__Dataset content__:

"""

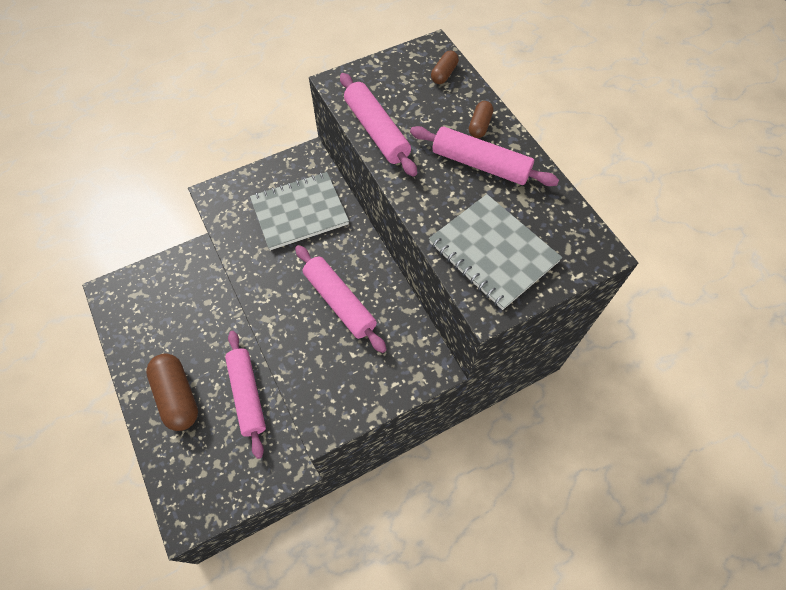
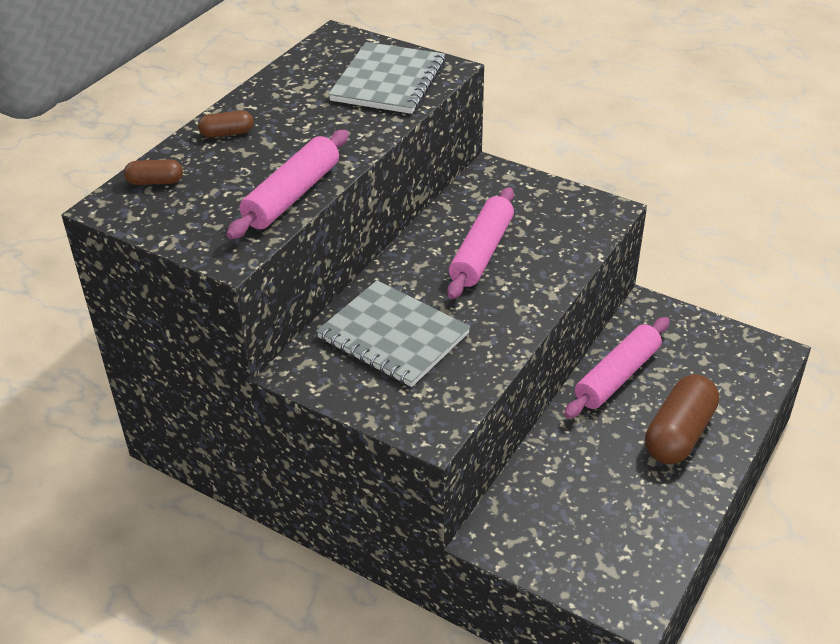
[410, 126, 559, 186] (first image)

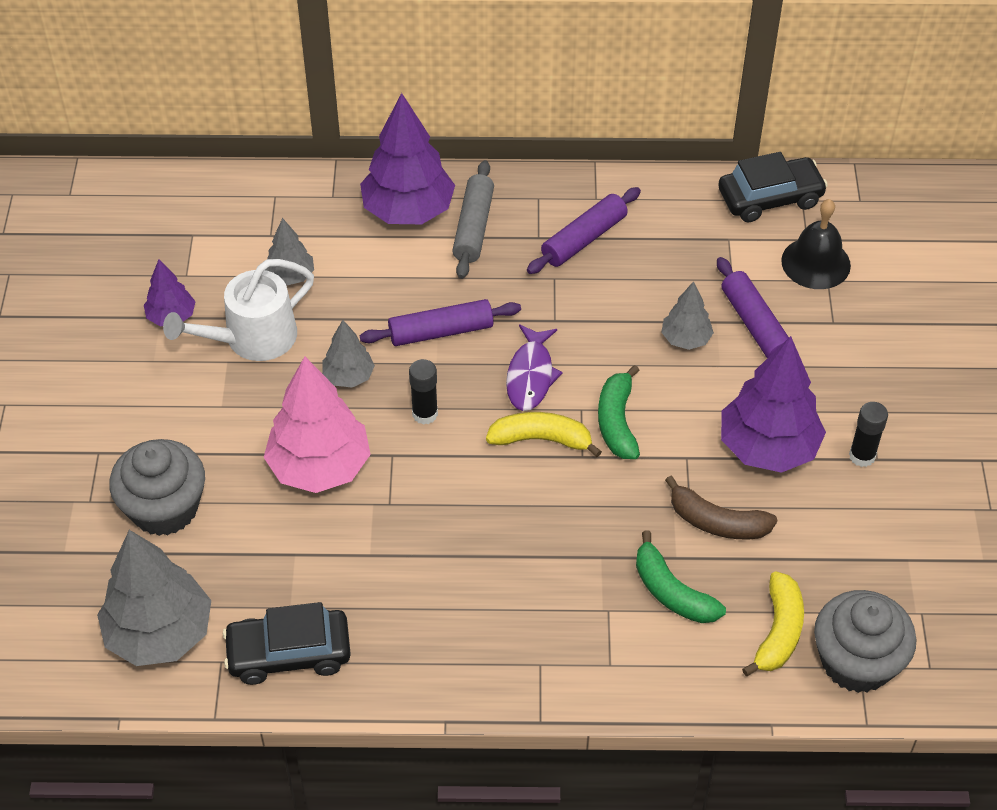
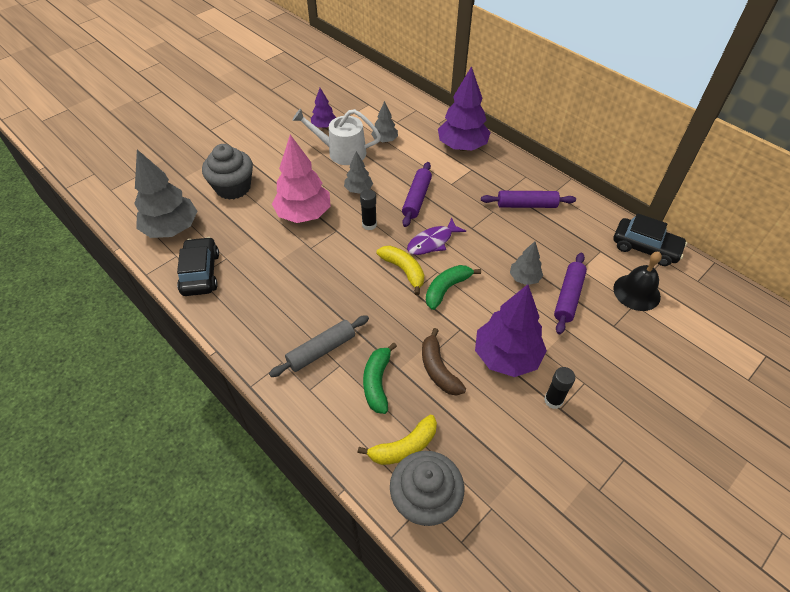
[177, 237, 219, 296]
[269, 315, 369, 377]
[402, 162, 432, 227]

"""

__Your instructions__: Give the data again word for word, without images.

__Your response__:
[410, 126, 559, 186] (first image)

[177, 237, 219, 296]
[269, 315, 369, 377]
[402, 162, 432, 227]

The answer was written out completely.